### Work to complete
Look for the line containing "brown brick B2:C2" in the listing below. Retype that line and every subsequent line through the last one, and only those.

### Data shown
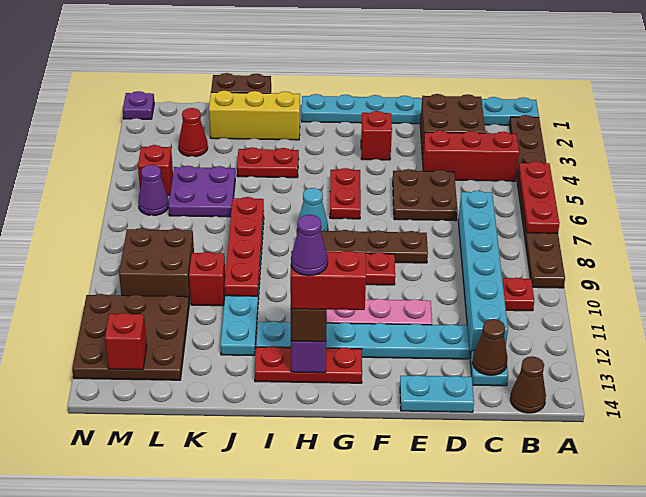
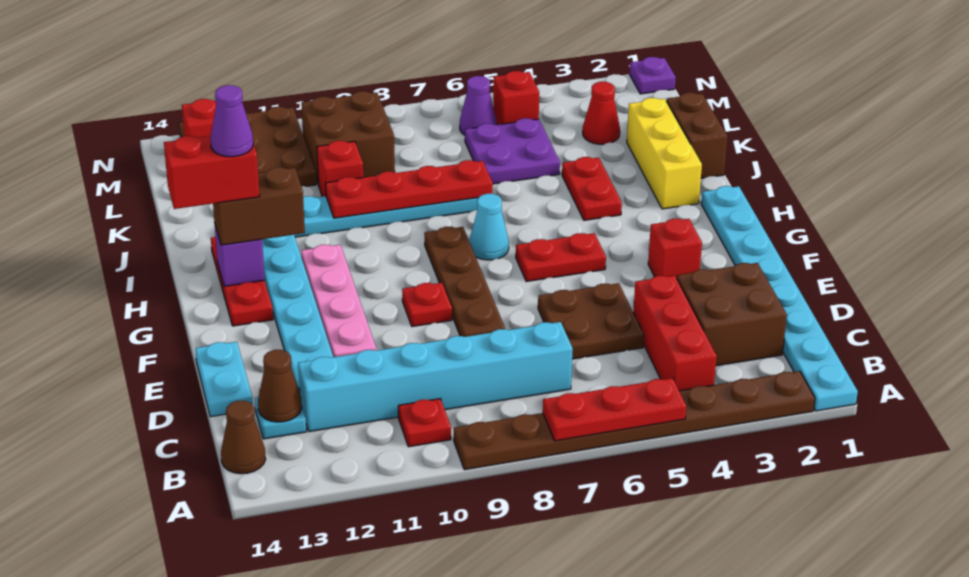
red brick G13:H13 level 4 -> red brick H13:H14 level 4

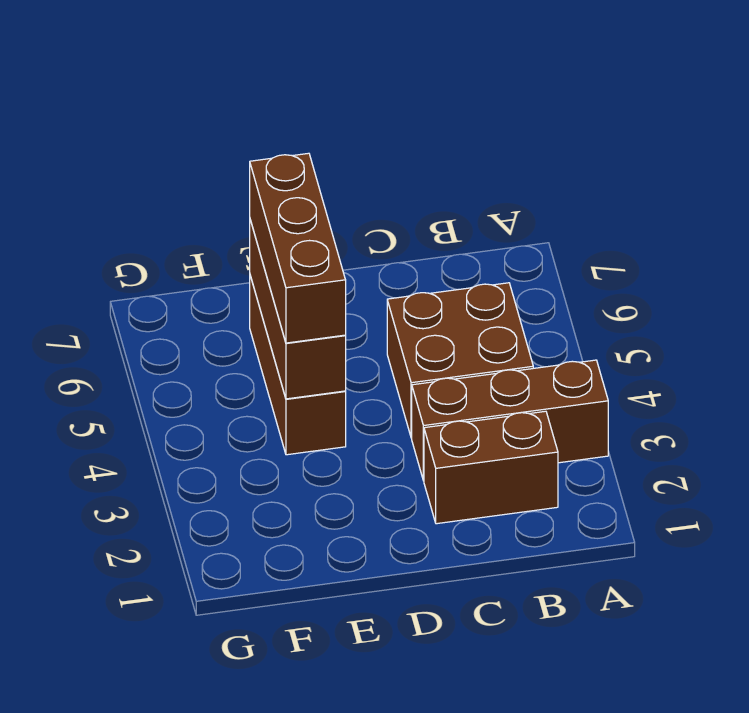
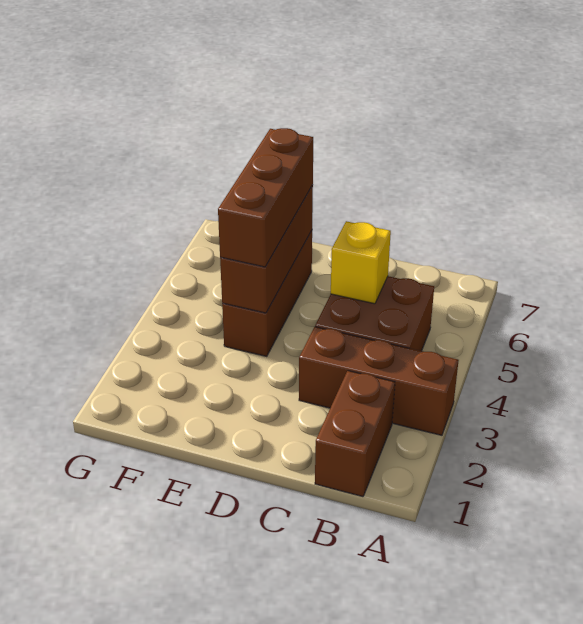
brown brick B2:C2 level 1 -> brown brick B1:B2 level 1
none -> yellow brick C5 level 2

### Task response
brown brick B2:C2 level 1 -> brown brick B1:B2 level 1
none -> yellow brick C5 level 2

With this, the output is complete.